Excerpted records.
════════════════════

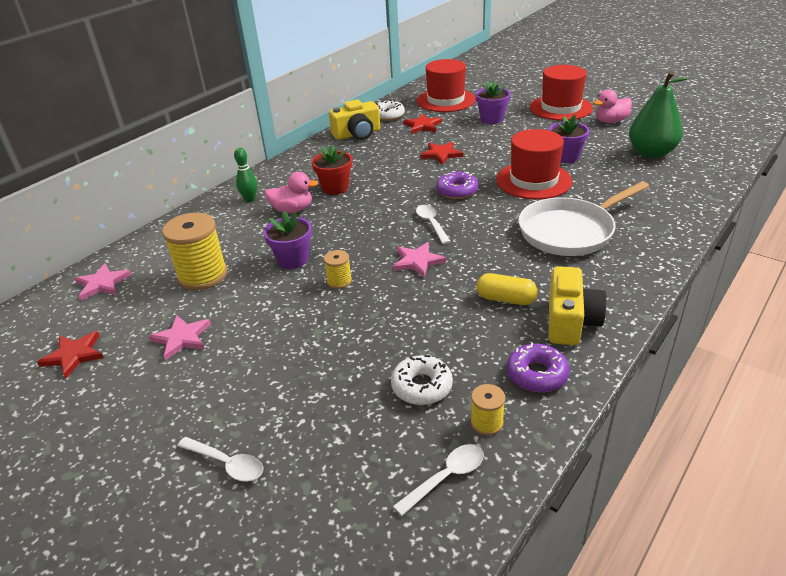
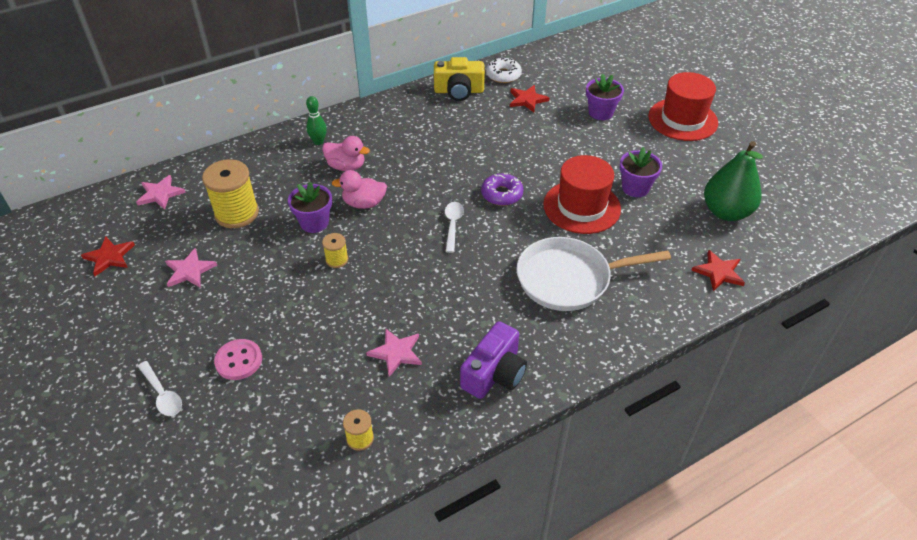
camera: 20 degrees right, 10 degrees up
red flower pot [312,145,352,195] -> none
white donut [391,355,453,405] -> none
pink star [393,242,446,278] -> pink star moved to [366,329,422,377]
white spoon [393,444,484,516] -> none
red hat [417,59,475,112] -> none
red star [420,142,463,165] -> red star moved to [691,250,745,291]
yellow capsule [476,273,538,305] -> none
purple donut [507,342,570,392] -> none
yellow camera [549,266,607,345] -> purple camera [460,321,527,399]
pink duck [594,89,632,123] -> pink duck moved to [332,170,387,209]
none -> pink button [214,339,262,380]

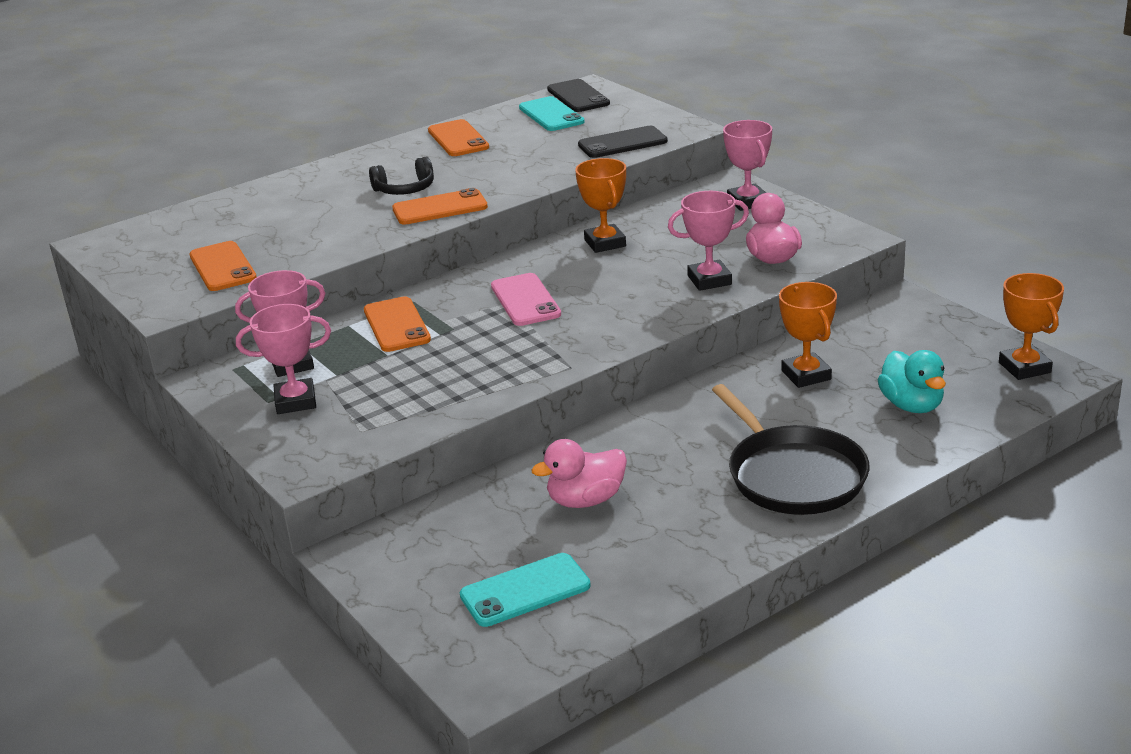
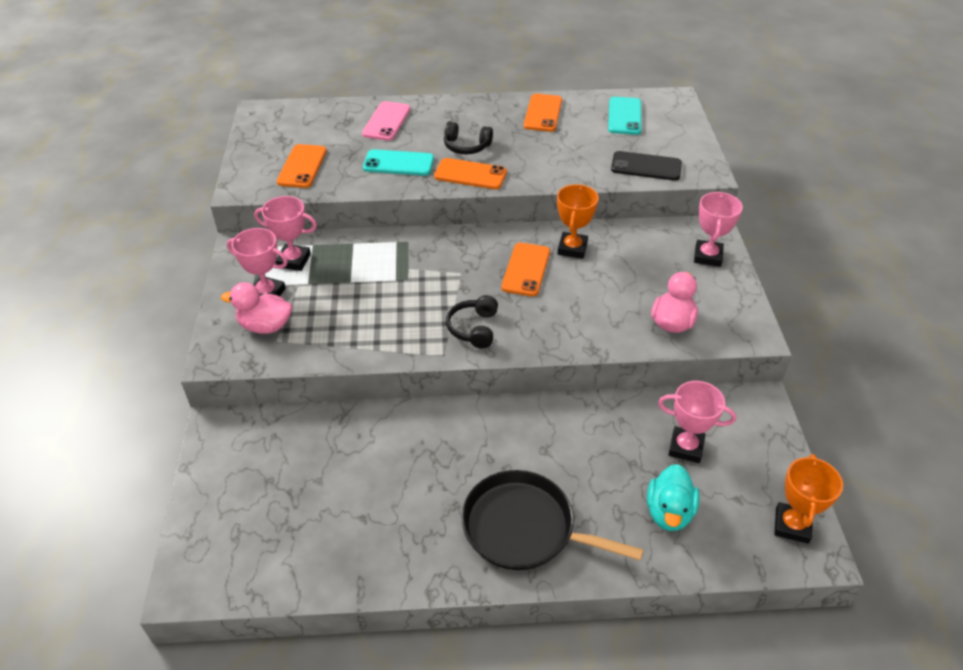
camera: 30 degrees right, 15 degrees up
orange phone [364,296,431,352] -> orange phone moved to [501,243,550,296]
turquoise phone [460,553,591,627] -> turquoise phone moved to [363,149,434,176]
pink phone [491,273,561,326] -> pink phone moved to [362,101,411,141]
pink duck [531,439,627,508] -> pink duck moved to [221,282,292,334]
black phone [547,79,610,112] -> none
pink trophy [668,191,749,291] -> pink trophy moved to [658,381,736,463]
black pan [712,384,870,515] -> black pan turned 105 degrees clockwise [461,470,644,570]
orange trophy [779,282,837,388] -> none
none -> black headphones [446,295,498,348]

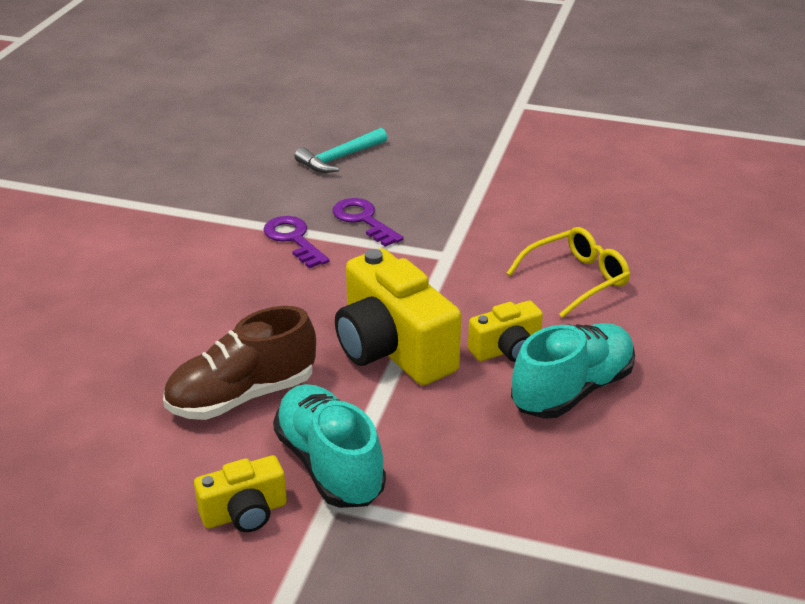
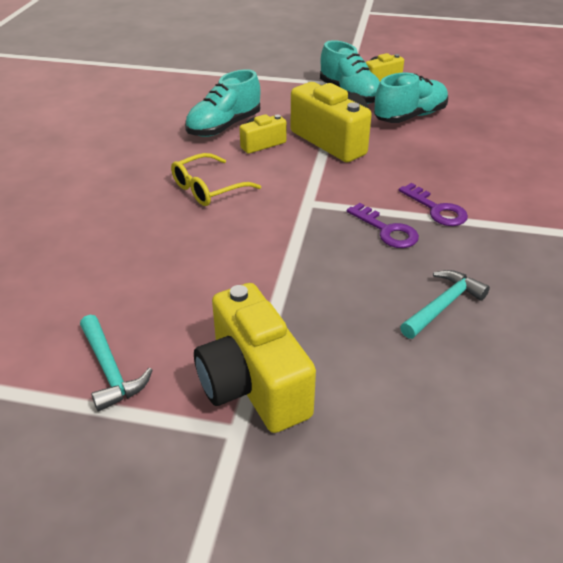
camera: 175 degrees right, 5 degrees up
brown shoe [163,306,316,420] -> turquoise shoe [374,73,448,123]
none -> turquoise hammer [80,315,153,412]
none -> yellow camera [194,283,316,433]

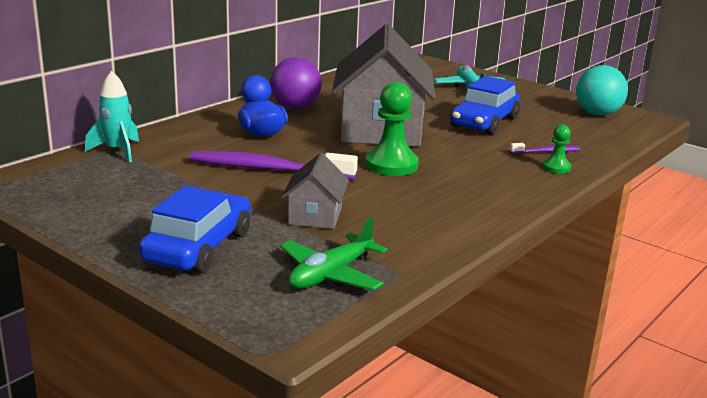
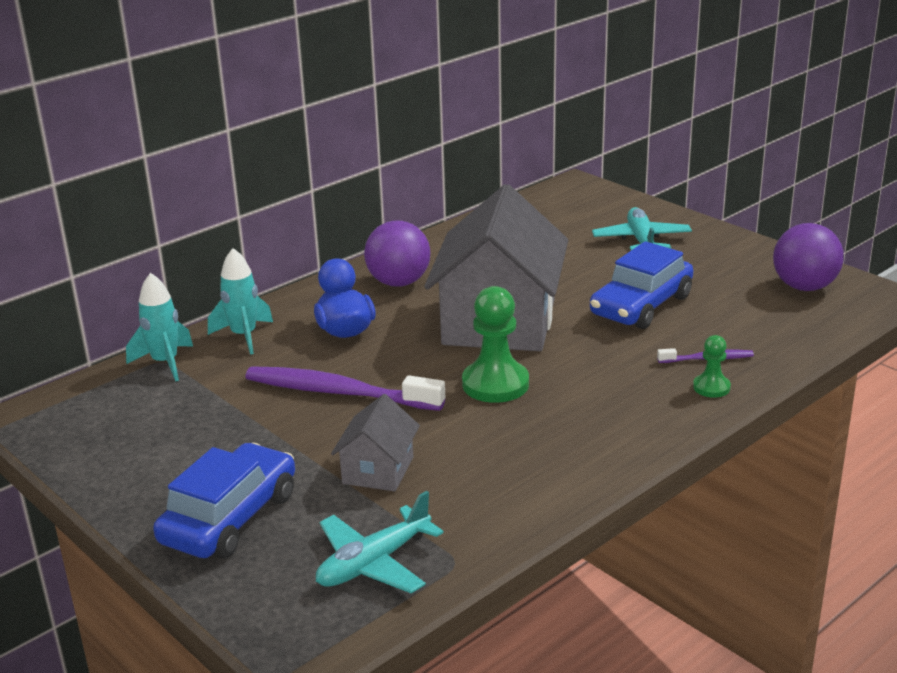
camera: 10 degrees right, 5 degrees up
green plane [280,217,387,291] -> turquoise plane [316,491,444,593]
turquoise ball [576,65,628,116] -> purple ball [773,223,844,291]
none -> turquoise rocket [208,248,273,355]

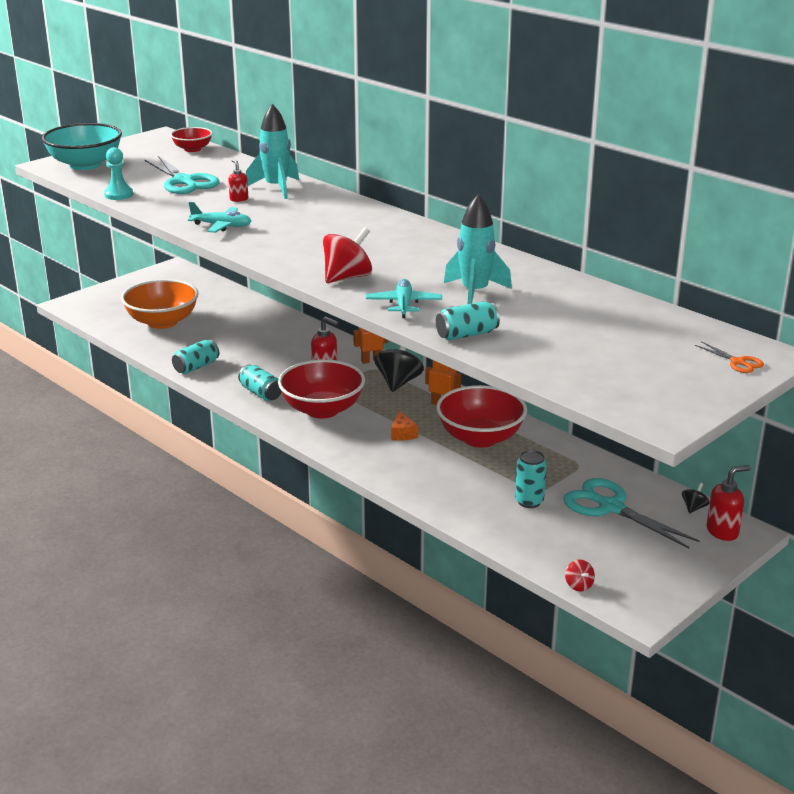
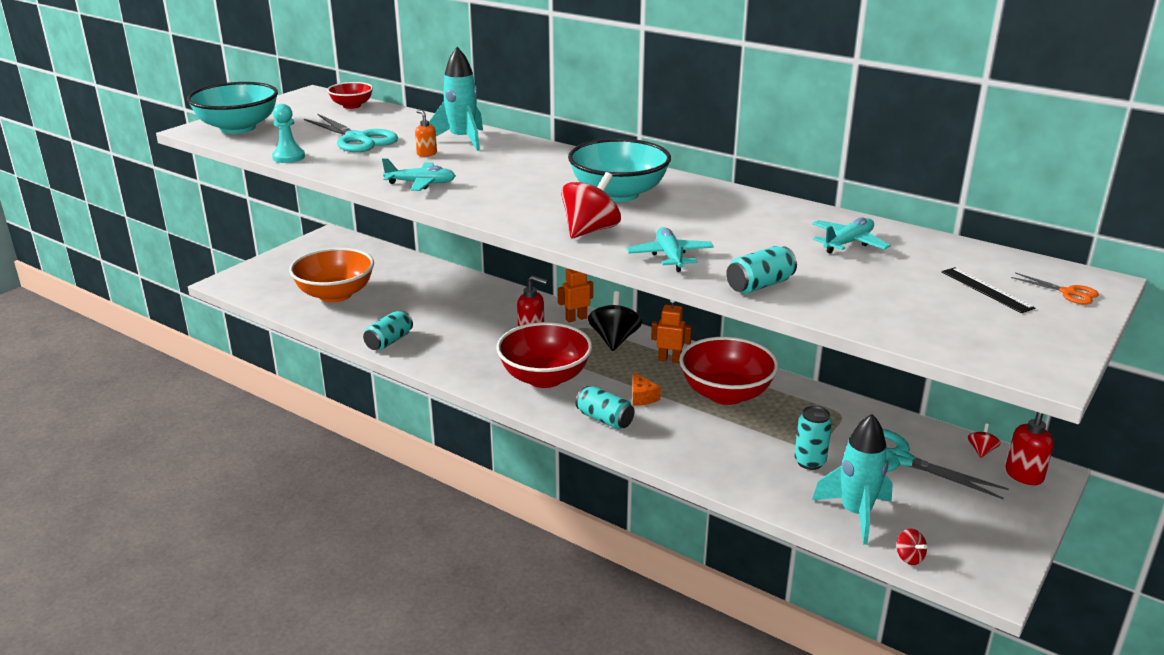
camera: 10 degrees left, 0 degrees up
red soap dispenser [228,159,248,202] -> orange soap dispenser [415,110,437,157]
turquoise can [238,365,281,401] -> turquoise can moved to [576,386,635,429]
turquoise rocket [444,194,512,304] -> turquoise rocket moved to [812,414,893,545]
black spinning top [682,483,710,514] -> red spinning top [968,424,1001,458]
none -> turquoise bowl [568,138,671,202]
none -> turquoise plane [812,217,891,254]
none -> black ruler [942,267,1035,313]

════════════════════

In the listing, find every line containing the word "donut" and list it.

white donut [391,355,453,405] -> none
purple donut [507,342,570,392] -> none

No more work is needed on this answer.